[Scene comparison data]
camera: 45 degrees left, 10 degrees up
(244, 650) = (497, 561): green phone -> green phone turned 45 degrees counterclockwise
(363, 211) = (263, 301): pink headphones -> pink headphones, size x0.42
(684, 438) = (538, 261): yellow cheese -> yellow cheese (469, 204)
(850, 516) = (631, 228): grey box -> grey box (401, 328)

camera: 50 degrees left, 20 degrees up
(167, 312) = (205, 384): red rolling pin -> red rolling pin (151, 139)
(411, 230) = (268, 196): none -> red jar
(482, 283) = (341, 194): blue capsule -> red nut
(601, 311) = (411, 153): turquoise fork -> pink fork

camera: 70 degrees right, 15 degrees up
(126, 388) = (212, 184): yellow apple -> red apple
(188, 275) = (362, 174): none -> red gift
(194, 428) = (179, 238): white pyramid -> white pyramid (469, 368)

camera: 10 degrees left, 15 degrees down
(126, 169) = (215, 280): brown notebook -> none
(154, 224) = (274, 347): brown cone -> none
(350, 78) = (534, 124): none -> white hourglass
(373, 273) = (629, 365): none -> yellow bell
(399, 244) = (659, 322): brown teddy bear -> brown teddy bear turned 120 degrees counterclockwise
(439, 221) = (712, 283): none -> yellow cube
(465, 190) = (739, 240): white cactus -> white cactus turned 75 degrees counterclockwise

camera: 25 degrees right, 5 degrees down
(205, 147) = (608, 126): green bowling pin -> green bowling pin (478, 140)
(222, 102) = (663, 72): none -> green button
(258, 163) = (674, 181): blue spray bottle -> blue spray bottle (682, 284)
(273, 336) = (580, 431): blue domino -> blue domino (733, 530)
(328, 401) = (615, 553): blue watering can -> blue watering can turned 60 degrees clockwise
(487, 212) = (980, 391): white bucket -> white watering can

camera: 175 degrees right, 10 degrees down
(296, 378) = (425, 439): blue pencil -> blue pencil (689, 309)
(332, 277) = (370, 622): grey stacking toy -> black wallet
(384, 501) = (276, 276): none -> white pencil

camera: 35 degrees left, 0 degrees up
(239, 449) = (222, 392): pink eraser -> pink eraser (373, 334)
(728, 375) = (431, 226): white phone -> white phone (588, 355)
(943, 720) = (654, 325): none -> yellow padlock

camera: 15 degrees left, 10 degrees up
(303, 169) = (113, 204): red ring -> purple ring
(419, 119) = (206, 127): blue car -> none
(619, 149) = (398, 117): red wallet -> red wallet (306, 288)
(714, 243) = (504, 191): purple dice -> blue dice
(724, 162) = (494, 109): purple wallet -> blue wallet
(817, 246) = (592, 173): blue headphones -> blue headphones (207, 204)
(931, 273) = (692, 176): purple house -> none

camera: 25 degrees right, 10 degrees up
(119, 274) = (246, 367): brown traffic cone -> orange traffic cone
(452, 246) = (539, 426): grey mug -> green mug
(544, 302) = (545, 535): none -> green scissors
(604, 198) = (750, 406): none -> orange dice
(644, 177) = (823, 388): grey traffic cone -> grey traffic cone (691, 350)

→ TASK REQUIREMENTS
Repeat word for word the lines running from the line containing "(714, 243) = (504, 191): purple" to the end of the entries above, inclusive.

→ RESULT OF THE EXERCISE
(714, 243) = (504, 191): purple dice -> blue dice
(724, 162) = (494, 109): purple wallet -> blue wallet
(817, 246) = (592, 173): blue headphones -> blue headphones (207, 204)
(931, 273) = (692, 176): purple house -> none

camera: 25 degrees right, 10 degrees up
(119, 274) = (246, 367): brown traffic cone -> orange traffic cone
(452, 246) = (539, 426): grey mug -> green mug
(544, 302) = (545, 535): none -> green scissors
(604, 198) = (750, 406): none -> orange dice
(644, 177) = (823, 388): grey traffic cone -> grey traffic cone (691, 350)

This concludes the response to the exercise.